RECORDS TO USE:
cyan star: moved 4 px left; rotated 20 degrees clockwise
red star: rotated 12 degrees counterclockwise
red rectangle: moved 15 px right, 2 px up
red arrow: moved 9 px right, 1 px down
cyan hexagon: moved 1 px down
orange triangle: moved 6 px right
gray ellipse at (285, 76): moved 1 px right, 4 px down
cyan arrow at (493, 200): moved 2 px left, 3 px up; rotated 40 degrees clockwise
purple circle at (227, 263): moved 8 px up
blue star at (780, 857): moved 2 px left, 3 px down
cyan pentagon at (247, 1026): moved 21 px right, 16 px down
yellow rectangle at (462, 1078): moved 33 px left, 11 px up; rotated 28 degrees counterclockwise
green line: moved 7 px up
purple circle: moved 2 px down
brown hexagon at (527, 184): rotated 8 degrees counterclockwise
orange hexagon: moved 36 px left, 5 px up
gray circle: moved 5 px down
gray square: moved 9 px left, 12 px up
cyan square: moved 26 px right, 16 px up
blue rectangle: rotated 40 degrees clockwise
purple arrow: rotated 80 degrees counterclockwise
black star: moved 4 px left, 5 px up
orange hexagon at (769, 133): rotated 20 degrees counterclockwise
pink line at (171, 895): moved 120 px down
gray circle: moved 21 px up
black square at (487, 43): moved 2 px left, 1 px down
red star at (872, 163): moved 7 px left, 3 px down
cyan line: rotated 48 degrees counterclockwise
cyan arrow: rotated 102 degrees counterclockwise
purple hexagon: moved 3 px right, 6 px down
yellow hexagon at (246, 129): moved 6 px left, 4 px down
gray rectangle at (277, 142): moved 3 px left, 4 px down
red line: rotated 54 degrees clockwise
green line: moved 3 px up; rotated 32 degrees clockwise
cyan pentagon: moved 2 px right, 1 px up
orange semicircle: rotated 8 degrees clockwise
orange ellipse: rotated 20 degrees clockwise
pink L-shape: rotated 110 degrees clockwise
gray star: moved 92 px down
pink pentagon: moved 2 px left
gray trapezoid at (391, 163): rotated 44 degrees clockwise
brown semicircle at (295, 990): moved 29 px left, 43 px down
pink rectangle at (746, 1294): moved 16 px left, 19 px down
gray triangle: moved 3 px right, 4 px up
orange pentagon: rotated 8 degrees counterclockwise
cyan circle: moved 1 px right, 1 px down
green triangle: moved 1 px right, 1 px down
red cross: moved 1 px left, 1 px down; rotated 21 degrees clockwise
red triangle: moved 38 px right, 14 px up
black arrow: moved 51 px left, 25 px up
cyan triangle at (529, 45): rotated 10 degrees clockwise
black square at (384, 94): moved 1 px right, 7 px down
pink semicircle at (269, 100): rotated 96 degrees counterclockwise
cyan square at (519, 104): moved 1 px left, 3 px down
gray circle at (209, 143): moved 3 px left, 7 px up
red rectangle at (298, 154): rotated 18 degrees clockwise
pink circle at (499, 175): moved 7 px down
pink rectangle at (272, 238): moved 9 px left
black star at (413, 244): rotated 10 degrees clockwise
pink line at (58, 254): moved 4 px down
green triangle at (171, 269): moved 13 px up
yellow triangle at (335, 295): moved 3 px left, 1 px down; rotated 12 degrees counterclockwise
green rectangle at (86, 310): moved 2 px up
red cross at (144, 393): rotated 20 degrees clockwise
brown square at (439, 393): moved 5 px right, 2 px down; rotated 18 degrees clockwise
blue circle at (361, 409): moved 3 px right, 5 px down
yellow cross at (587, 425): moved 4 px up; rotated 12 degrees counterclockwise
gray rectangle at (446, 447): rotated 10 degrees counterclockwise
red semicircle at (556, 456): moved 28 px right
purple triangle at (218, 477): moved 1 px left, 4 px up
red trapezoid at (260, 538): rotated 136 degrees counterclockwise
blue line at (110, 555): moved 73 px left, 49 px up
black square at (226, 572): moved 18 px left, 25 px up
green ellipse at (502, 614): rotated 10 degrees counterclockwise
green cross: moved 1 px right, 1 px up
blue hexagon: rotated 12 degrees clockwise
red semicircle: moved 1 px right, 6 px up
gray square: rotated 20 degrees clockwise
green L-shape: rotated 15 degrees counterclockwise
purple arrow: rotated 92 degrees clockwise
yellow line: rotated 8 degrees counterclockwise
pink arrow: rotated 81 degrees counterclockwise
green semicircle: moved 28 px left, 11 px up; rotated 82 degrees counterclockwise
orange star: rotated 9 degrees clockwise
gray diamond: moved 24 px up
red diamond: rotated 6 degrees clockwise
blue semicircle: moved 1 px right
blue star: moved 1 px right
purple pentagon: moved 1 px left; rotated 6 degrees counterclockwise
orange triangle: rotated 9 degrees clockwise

PROBLEM REQUIREMENTS: Your response should consist of the listing, reproduced exactly.

RESPONSE AREA:
cyan star: moved 4 px left; rotated 20 degrees clockwise
red star: rotated 12 degrees counterclockwise
red rectangle: moved 15 px right, 2 px up
red arrow: moved 9 px right, 1 px down
cyan hexagon: moved 1 px down
orange triangle: moved 6 px right
gray ellipse at (285, 76): moved 1 px right, 4 px down
cyan arrow at (493, 200): moved 2 px left, 3 px up; rotated 40 degrees clockwise
purple circle at (227, 263): moved 8 px up
blue star at (780, 857): moved 2 px left, 3 px down
cyan pentagon at (247, 1026): moved 21 px right, 16 px down
yellow rectangle at (462, 1078): moved 33 px left, 11 px up; rotated 28 degrees counterclockwise
green line: moved 7 px up
purple circle: moved 2 px down
brown hexagon at (527, 184): rotated 8 degrees counterclockwise
orange hexagon: moved 36 px left, 5 px up
gray circle: moved 5 px down
gray square: moved 9 px left, 12 px up
cyan square: moved 26 px right, 16 px up
blue rectangle: rotated 40 degrees clockwise
purple arrow: rotated 80 degrees counterclockwise
black star: moved 4 px left, 5 px up
orange hexagon at (769, 133): rotated 20 degrees counterclockwise
pink line at (171, 895): moved 120 px down
gray circle: moved 21 px up
black square at (487, 43): moved 2 px left, 1 px down
red star at (872, 163): moved 7 px left, 3 px down
cyan line: rotated 48 degrees counterclockwise
cyan arrow: rotated 102 degrees counterclockwise
purple hexagon: moved 3 px right, 6 px down
yellow hexagon at (246, 129): moved 6 px left, 4 px down
gray rectangle at (277, 142): moved 3 px left, 4 px down
red line: rotated 54 degrees clockwise
green line: moved 3 px up; rotated 32 degrees clockwise
cyan pentagon: moved 2 px right, 1 px up
orange semicircle: rotated 8 degrees clockwise
orange ellipse: rotated 20 degrees clockwise
pink L-shape: rotated 110 degrees clockwise
gray star: moved 92 px down
pink pentagon: moved 2 px left
gray trapezoid at (391, 163): rotated 44 degrees clockwise
brown semicircle at (295, 990): moved 29 px left, 43 px down
pink rectangle at (746, 1294): moved 16 px left, 19 px down
gray triangle: moved 3 px right, 4 px up
orange pentagon: rotated 8 degrees counterclockwise
cyan circle: moved 1 px right, 1 px down
green triangle: moved 1 px right, 1 px down
red cross: moved 1 px left, 1 px down; rotated 21 degrees clockwise
red triangle: moved 38 px right, 14 px up
black arrow: moved 51 px left, 25 px up
cyan triangle at (529, 45): rotated 10 degrees clockwise
black square at (384, 94): moved 1 px right, 7 px down
pink semicircle at (269, 100): rotated 96 degrees counterclockwise
cyan square at (519, 104): moved 1 px left, 3 px down
gray circle at (209, 143): moved 3 px left, 7 px up
red rectangle at (298, 154): rotated 18 degrees clockwise
pink circle at (499, 175): moved 7 px down
pink rectangle at (272, 238): moved 9 px left
black star at (413, 244): rotated 10 degrees clockwise
pink line at (58, 254): moved 4 px down
green triangle at (171, 269): moved 13 px up
yellow triangle at (335, 295): moved 3 px left, 1 px down; rotated 12 degrees counterclockwise
green rectangle at (86, 310): moved 2 px up
red cross at (144, 393): rotated 20 degrees clockwise
brown square at (439, 393): moved 5 px right, 2 px down; rotated 18 degrees clockwise
blue circle at (361, 409): moved 3 px right, 5 px down
yellow cross at (587, 425): moved 4 px up; rotated 12 degrees counterclockwise
gray rectangle at (446, 447): rotated 10 degrees counterclockwise
red semicircle at (556, 456): moved 28 px right
purple triangle at (218, 477): moved 1 px left, 4 px up
red trapezoid at (260, 538): rotated 136 degrees counterclockwise
blue line at (110, 555): moved 73 px left, 49 px up
black square at (226, 572): moved 18 px left, 25 px up
green ellipse at (502, 614): rotated 10 degrees counterclockwise
green cross: moved 1 px right, 1 px up
blue hexagon: rotated 12 degrees clockwise
red semicircle: moved 1 px right, 6 px up
gray square: rotated 20 degrees clockwise
green L-shape: rotated 15 degrees counterclockwise
purple arrow: rotated 92 degrees clockwise
yellow line: rotated 8 degrees counterclockwise
pink arrow: rotated 81 degrees counterclockwise
green semicircle: moved 28 px left, 11 px up; rotated 82 degrees counterclockwise
orange star: rotated 9 degrees clockwise
gray diamond: moved 24 px up
red diamond: rotated 6 degrees clockwise
blue semicircle: moved 1 px right
blue star: moved 1 px right
purple pentagon: moved 1 px left; rotated 6 degrees counterclockwise
orange triangle: rotated 9 degrees clockwise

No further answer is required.